### TASK DETAILS
The first line of the entries through the line bearing "camera: 55 degrees right, 5 degrees up": copy these lines exactly and return nothing else.

Saved data entries:
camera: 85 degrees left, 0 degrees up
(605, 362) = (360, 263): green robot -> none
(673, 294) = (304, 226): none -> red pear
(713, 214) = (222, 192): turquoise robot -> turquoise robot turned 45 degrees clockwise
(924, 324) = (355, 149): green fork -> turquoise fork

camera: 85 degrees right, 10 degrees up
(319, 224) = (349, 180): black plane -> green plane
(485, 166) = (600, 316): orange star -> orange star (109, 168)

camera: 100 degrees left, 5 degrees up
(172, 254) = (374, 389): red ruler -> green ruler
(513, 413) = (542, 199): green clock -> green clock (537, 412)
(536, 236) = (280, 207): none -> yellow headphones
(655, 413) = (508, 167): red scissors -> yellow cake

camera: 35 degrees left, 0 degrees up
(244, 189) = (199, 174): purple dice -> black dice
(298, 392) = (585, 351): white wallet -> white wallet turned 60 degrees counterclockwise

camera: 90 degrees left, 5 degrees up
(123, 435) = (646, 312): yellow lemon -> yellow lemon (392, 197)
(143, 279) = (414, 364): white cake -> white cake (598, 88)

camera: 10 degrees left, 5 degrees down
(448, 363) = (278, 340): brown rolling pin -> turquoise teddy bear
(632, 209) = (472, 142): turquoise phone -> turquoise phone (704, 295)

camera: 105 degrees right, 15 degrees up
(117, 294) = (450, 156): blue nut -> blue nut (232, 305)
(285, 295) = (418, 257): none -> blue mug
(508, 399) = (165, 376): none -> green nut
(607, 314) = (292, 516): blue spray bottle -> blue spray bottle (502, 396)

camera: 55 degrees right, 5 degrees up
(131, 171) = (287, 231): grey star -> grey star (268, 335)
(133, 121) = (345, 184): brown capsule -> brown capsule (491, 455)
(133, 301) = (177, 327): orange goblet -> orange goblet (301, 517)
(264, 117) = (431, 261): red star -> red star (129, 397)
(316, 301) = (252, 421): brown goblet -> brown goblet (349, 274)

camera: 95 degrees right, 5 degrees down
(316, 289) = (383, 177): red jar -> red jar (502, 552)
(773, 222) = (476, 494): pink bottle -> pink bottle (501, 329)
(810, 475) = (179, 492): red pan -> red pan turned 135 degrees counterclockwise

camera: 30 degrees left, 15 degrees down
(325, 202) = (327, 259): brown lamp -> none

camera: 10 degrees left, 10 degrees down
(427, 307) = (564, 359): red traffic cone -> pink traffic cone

### EXERCISE OUTPUT
camera: 85 degrees left, 0 degrees up
(605, 362) = (360, 263): green robot -> none
(673, 294) = (304, 226): none -> red pear
(713, 214) = (222, 192): turquoise robot -> turquoise robot turned 45 degrees clockwise
(924, 324) = (355, 149): green fork -> turquoise fork

camera: 85 degrees right, 10 degrees up
(319, 224) = (349, 180): black plane -> green plane
(485, 166) = (600, 316): orange star -> orange star (109, 168)

camera: 100 degrees left, 5 degrees up
(172, 254) = (374, 389): red ruler -> green ruler
(513, 413) = (542, 199): green clock -> green clock (537, 412)
(536, 236) = (280, 207): none -> yellow headphones
(655, 413) = (508, 167): red scissors -> yellow cake

camera: 35 degrees left, 0 degrees up
(244, 189) = (199, 174): purple dice -> black dice
(298, 392) = (585, 351): white wallet -> white wallet turned 60 degrees counterclockwise

camera: 90 degrees left, 5 degrees up
(123, 435) = (646, 312): yellow lemon -> yellow lemon (392, 197)
(143, 279) = (414, 364): white cake -> white cake (598, 88)

camera: 10 degrees left, 5 degrees down
(448, 363) = (278, 340): brown rolling pin -> turquoise teddy bear
(632, 209) = (472, 142): turquoise phone -> turquoise phone (704, 295)

camera: 105 degrees right, 15 degrees up
(117, 294) = (450, 156): blue nut -> blue nut (232, 305)
(285, 295) = (418, 257): none -> blue mug
(508, 399) = (165, 376): none -> green nut
(607, 314) = (292, 516): blue spray bottle -> blue spray bottle (502, 396)

camera: 55 degrees right, 5 degrees up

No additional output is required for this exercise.